### Requirement
Please, without any pictures, set down exactly the part of the listing below that opens with the line containing "The camera went 15" and closes with the line containing "The camera went 50".
=== Supplied entries ===
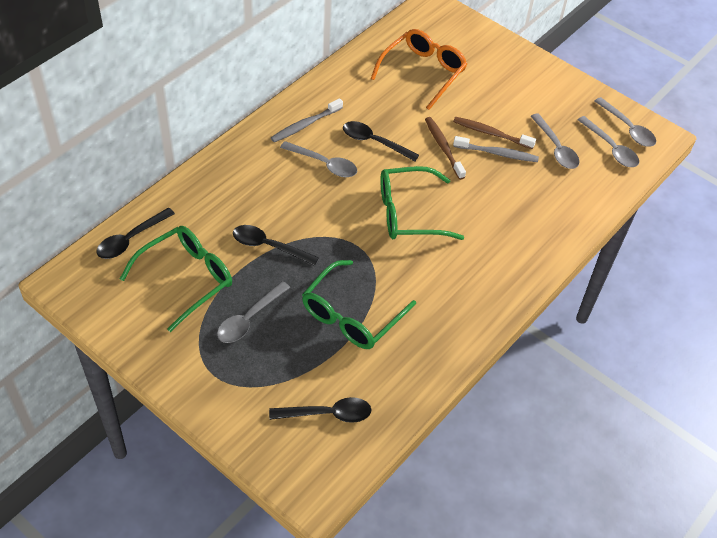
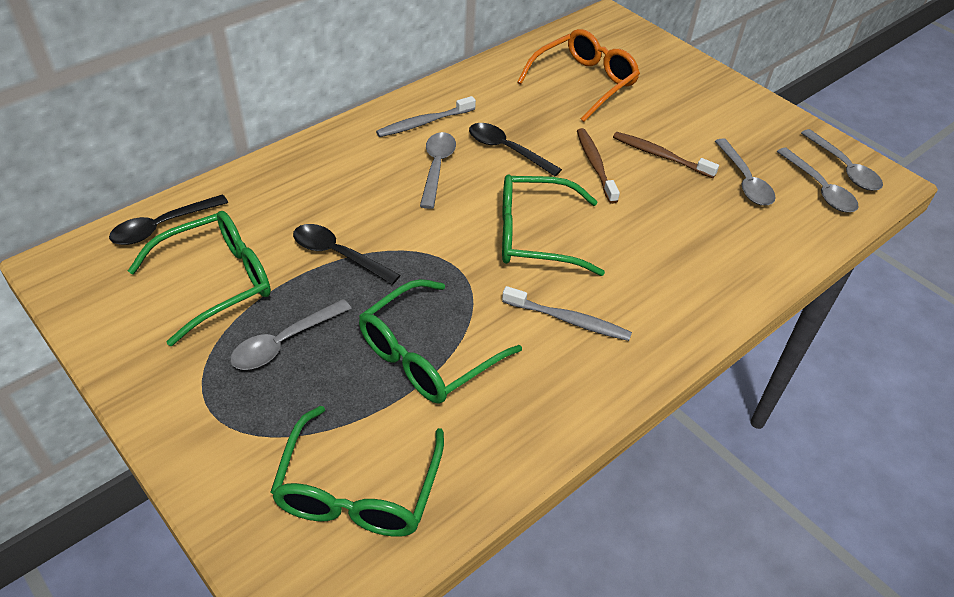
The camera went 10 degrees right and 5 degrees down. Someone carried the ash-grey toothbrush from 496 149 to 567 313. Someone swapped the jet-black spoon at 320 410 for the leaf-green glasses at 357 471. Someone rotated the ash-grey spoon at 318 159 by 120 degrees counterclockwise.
===
=== Supplied entries ===
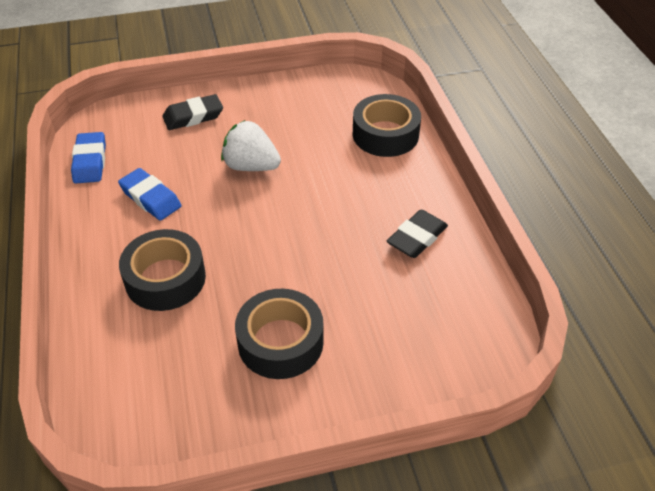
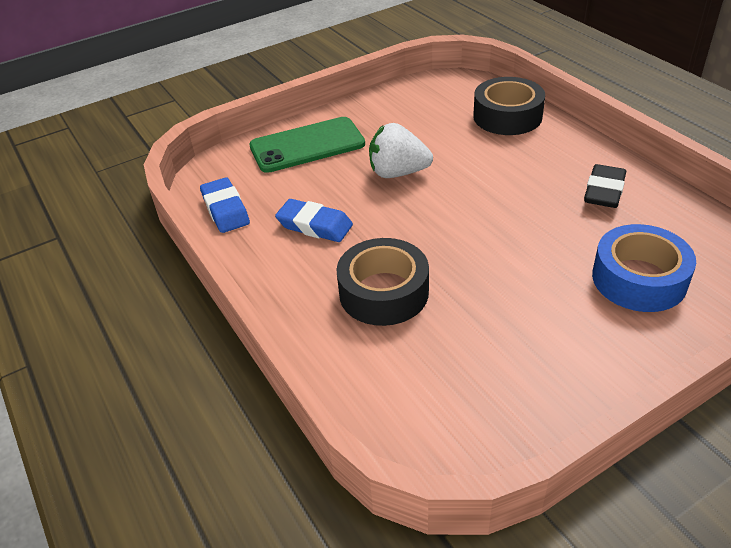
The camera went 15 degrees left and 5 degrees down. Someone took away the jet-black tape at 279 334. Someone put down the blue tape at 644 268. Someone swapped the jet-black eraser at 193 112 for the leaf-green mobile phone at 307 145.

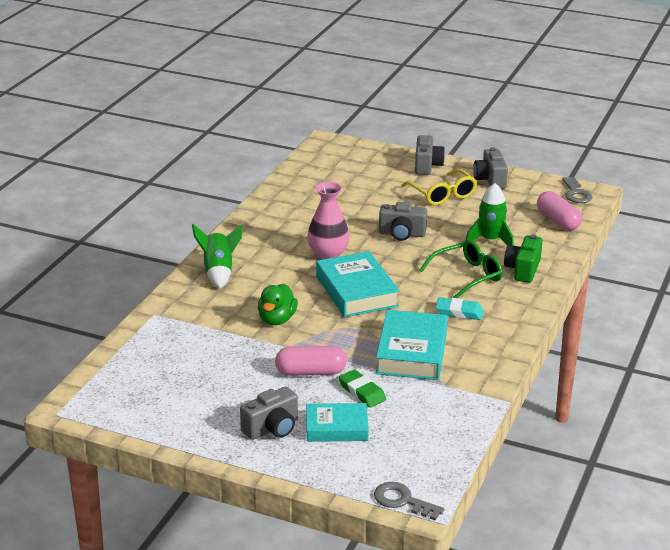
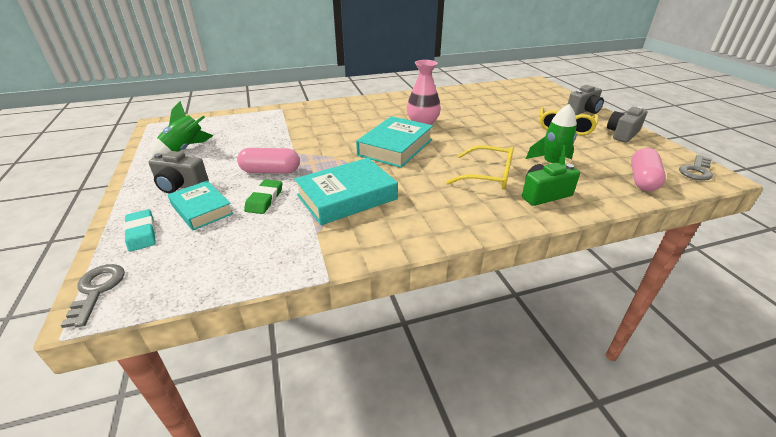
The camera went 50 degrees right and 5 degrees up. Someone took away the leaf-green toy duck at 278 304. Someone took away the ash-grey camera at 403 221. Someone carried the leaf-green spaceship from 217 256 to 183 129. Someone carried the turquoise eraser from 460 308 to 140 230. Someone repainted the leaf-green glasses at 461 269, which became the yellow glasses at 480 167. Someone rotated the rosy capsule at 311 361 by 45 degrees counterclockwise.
===
### Problem solution
The camera went 15 degrees left and 5 degrees down. Someone took away the jet-black tape at 279 334. Someone put down the blue tape at 644 268. Someone swapped the jet-black eraser at 193 112 for the leaf-green mobile phone at 307 145.

The camera went 50 degrees right and 5 degrees up. Someone took away the leaf-green toy duck at 278 304. Someone took away the ash-grey camera at 403 221. Someone carried the leaf-green spaceship from 217 256 to 183 129. Someone carried the turquoise eraser from 460 308 to 140 230. Someone repainted the leaf-green glasses at 461 269, which became the yellow glasses at 480 167. Someone rotated the rosy capsule at 311 361 by 45 degrees counterclockwise.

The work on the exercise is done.